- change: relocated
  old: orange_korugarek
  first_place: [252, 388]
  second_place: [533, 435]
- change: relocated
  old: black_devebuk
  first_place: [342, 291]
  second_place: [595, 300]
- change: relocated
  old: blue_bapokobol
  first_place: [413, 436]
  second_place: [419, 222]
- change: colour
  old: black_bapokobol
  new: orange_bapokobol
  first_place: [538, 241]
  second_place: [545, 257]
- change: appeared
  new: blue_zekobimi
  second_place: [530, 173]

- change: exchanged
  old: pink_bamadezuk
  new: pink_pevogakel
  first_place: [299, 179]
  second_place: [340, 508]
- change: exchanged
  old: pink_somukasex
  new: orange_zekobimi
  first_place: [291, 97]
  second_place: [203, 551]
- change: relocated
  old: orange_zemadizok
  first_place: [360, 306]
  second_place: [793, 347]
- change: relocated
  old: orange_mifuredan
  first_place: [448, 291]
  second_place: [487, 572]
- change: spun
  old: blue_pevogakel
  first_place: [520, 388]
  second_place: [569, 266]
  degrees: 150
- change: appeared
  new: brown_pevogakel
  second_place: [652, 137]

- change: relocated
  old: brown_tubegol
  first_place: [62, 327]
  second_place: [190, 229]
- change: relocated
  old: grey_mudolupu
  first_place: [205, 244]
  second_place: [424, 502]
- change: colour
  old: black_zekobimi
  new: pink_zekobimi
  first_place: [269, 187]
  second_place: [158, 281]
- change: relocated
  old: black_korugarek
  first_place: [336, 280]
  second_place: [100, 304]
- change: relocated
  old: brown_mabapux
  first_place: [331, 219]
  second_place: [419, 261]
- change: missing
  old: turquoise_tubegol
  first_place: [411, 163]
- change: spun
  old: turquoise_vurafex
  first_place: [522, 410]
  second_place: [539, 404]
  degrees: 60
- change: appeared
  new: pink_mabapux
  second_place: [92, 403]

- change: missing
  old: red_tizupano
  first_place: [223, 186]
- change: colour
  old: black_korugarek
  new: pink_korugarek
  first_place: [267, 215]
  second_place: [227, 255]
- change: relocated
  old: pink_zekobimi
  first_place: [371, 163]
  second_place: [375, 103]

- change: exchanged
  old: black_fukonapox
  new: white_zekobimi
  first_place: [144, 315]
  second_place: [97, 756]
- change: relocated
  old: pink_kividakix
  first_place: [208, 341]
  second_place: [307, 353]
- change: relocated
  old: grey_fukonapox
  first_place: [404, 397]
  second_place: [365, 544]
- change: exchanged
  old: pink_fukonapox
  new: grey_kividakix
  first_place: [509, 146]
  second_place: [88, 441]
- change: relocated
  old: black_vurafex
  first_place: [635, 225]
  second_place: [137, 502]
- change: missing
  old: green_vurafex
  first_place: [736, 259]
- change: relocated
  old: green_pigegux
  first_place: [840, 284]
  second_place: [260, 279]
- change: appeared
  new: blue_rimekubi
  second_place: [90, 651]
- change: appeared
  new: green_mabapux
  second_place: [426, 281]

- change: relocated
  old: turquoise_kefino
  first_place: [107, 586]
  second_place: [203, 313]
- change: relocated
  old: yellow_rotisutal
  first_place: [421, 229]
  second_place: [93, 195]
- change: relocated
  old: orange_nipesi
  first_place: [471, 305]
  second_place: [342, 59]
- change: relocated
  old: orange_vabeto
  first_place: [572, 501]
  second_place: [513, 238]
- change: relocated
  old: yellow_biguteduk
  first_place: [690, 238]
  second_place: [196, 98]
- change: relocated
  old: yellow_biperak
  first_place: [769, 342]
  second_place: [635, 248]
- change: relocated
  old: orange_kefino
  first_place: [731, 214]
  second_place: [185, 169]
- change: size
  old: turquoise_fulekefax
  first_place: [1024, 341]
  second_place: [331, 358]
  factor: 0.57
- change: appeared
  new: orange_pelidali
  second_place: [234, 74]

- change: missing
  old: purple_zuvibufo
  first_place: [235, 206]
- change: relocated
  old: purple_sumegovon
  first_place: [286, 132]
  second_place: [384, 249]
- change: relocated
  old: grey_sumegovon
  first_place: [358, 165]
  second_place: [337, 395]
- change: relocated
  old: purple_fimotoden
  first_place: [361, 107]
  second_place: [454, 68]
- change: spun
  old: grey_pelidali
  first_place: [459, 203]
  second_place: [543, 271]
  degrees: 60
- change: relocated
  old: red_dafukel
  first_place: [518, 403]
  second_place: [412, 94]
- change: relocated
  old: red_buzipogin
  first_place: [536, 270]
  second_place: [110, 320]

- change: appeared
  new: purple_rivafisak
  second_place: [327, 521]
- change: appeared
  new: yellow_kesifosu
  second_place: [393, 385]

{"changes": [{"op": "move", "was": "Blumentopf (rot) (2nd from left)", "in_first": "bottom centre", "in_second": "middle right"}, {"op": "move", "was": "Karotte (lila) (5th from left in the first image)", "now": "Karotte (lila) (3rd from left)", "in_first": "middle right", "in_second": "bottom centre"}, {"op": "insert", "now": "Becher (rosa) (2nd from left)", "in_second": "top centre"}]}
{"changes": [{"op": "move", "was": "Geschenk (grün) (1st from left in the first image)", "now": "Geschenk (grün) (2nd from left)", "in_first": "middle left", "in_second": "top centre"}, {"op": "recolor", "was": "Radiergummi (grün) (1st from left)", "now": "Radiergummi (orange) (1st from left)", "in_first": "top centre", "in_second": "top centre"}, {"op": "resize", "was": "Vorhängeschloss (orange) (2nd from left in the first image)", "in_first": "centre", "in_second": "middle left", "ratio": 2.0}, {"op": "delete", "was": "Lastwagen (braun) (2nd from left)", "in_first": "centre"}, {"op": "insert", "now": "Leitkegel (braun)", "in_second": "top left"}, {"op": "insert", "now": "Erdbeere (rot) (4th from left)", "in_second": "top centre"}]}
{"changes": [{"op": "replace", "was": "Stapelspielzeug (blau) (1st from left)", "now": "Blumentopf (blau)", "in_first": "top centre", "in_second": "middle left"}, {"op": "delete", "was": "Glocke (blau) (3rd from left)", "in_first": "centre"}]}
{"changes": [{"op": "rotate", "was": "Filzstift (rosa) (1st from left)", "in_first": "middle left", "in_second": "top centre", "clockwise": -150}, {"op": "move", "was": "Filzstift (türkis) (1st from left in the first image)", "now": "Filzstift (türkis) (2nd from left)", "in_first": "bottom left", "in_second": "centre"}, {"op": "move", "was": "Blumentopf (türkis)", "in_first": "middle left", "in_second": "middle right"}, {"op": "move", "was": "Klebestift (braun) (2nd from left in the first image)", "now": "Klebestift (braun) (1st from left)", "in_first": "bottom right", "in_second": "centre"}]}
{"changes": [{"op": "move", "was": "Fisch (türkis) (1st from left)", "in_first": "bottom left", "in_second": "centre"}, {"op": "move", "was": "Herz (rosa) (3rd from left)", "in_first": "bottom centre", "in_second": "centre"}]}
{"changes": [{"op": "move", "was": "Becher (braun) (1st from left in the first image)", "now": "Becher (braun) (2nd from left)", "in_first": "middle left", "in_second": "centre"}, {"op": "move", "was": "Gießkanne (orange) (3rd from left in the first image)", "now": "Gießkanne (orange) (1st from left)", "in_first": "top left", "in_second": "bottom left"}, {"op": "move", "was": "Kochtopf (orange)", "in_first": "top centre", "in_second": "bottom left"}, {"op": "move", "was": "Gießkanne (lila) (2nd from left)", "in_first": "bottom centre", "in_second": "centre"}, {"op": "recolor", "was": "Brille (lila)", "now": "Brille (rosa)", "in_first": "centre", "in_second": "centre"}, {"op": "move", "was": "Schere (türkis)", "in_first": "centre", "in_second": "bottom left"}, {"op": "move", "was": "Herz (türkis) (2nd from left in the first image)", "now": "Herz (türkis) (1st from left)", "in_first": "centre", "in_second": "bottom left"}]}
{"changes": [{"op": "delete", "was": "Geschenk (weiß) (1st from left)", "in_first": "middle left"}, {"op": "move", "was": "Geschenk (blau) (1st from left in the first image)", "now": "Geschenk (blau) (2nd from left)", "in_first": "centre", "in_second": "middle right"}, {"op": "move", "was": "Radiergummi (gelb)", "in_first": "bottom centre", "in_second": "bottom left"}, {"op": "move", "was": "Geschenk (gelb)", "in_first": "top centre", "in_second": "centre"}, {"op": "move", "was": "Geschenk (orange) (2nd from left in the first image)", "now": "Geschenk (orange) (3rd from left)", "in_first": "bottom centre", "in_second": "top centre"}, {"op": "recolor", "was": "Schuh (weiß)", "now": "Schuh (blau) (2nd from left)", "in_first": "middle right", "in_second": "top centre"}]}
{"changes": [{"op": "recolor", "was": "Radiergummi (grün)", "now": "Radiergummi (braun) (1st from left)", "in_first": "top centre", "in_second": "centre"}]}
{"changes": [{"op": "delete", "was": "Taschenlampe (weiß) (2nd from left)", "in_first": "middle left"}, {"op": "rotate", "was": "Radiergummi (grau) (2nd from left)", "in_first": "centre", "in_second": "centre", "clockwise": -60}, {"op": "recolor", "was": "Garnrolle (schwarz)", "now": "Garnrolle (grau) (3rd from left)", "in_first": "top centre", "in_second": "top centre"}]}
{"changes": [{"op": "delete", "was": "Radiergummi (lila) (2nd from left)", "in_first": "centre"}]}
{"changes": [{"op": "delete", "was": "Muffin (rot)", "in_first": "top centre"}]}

######

■ Work instructions ■
From the first line of the material above down to the line with "new: blue_zekobimi", output each line exactly; include both of those lines and add no others.

■ Finished exercise ■
- change: relocated
  old: orange_korugarek
  first_place: [252, 388]
  second_place: [533, 435]
- change: relocated
  old: black_devebuk
  first_place: [342, 291]
  second_place: [595, 300]
- change: relocated
  old: blue_bapokobol
  first_place: [413, 436]
  second_place: [419, 222]
- change: colour
  old: black_bapokobol
  new: orange_bapokobol
  first_place: [538, 241]
  second_place: [545, 257]
- change: appeared
  new: blue_zekobimi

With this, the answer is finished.